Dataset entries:

--------

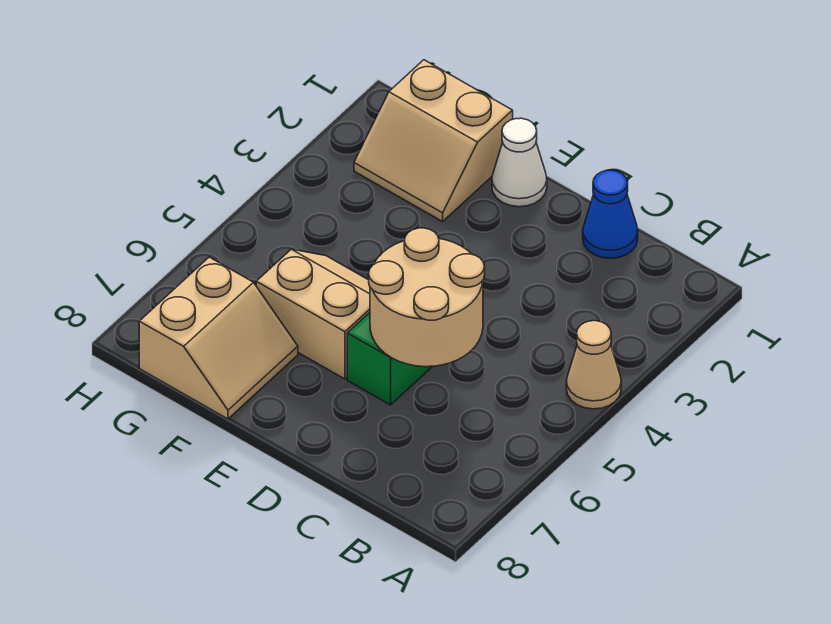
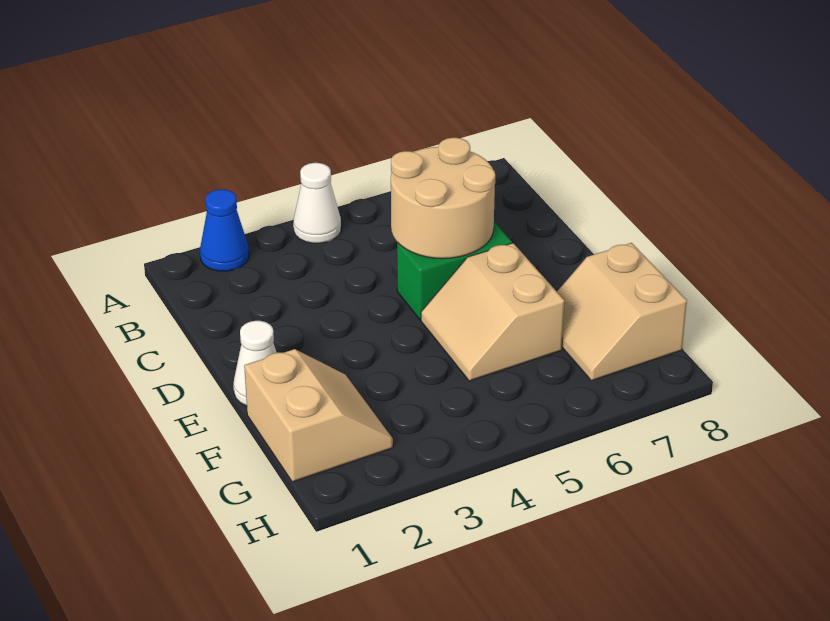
tan cone A4 level 1 -> white cone A4 level 1
blue cone C1 level 1 -> blue cone A2 level 1
tan slope F7:G8 level 1 top G -> tan slope F7:G8 level 1 top 8

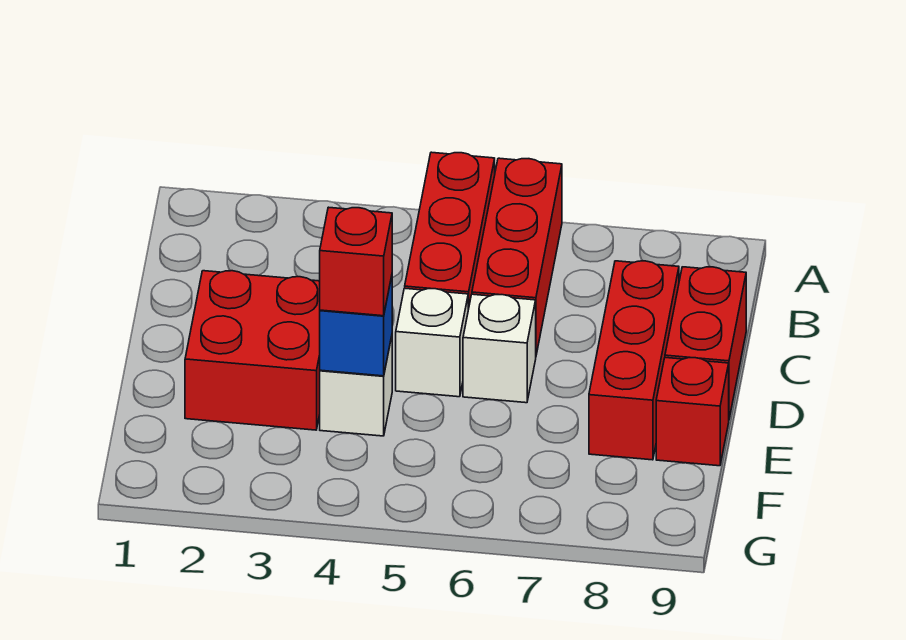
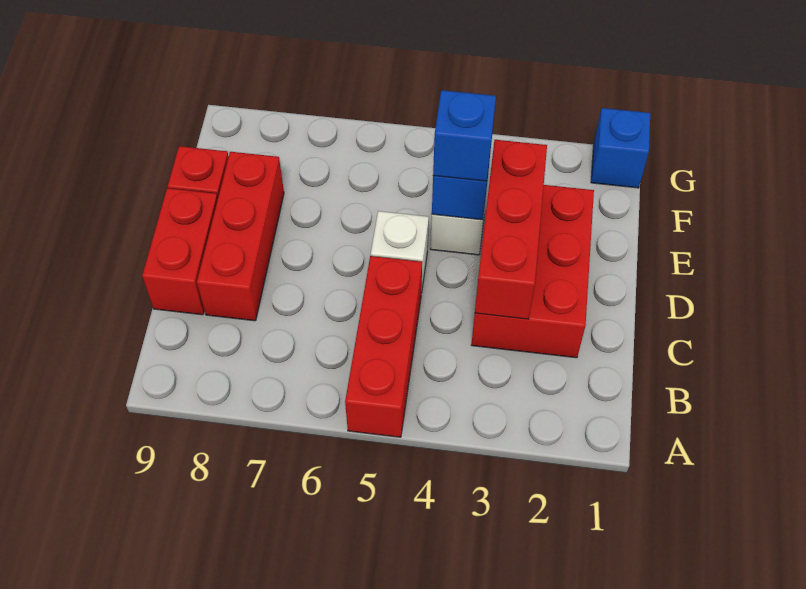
red brick A6:C6 level 1 -> red brick C3:E3 level 2
red brick D2:E3 level 1 -> red brick C2:E3 level 1
white brick D6 level 1 -> none
red brick E4 level 3 -> blue brick E4 level 3
none -> blue brick G1 level 1

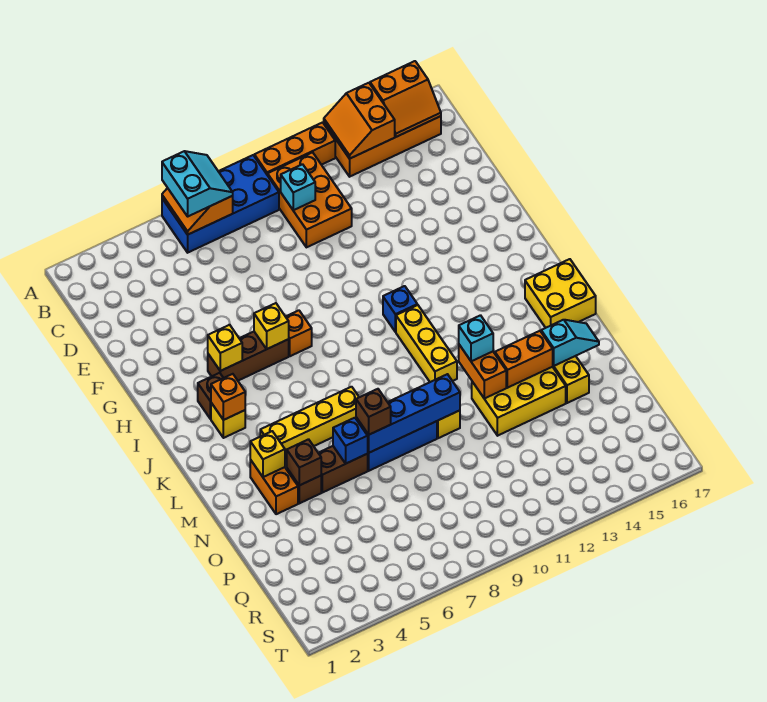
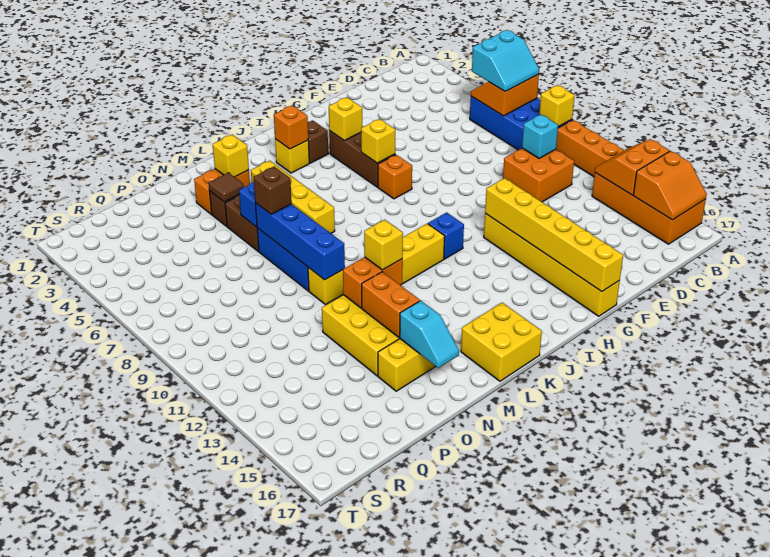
none -> yellow brick A9 level 2
orange slope A15:B16 level 2 top A -> orange slope A15:B16 level 2 top 15
orange brick B10:D11 level 1 -> orange brick C10:D11 level 1
none -> yellow brick G12:G17 level 1
none -> yellow brick G12:G17 level 2
cyan brick M12 level 3 -> yellow brick M12 level 3
brown brick N4 level 2 -> brown tile N4 level 2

--------

Each record above should be retyped exactly, with no pictures carried over.

__RESPONSE__:
tan cone A4 level 1 -> white cone A4 level 1
blue cone C1 level 1 -> blue cone A2 level 1
tan slope F7:G8 level 1 top G -> tan slope F7:G8 level 1 top 8

red brick A6:C6 level 1 -> red brick C3:E3 level 2
red brick D2:E3 level 1 -> red brick C2:E3 level 1
white brick D6 level 1 -> none
red brick E4 level 3 -> blue brick E4 level 3
none -> blue brick G1 level 1

none -> yellow brick A9 level 2
orange slope A15:B16 level 2 top A -> orange slope A15:B16 level 2 top 15
orange brick B10:D11 level 1 -> orange brick C10:D11 level 1
none -> yellow brick G12:G17 level 1
none -> yellow brick G12:G17 level 2
cyan brick M12 level 3 -> yellow brick M12 level 3
brown brick N4 level 2 -> brown tile N4 level 2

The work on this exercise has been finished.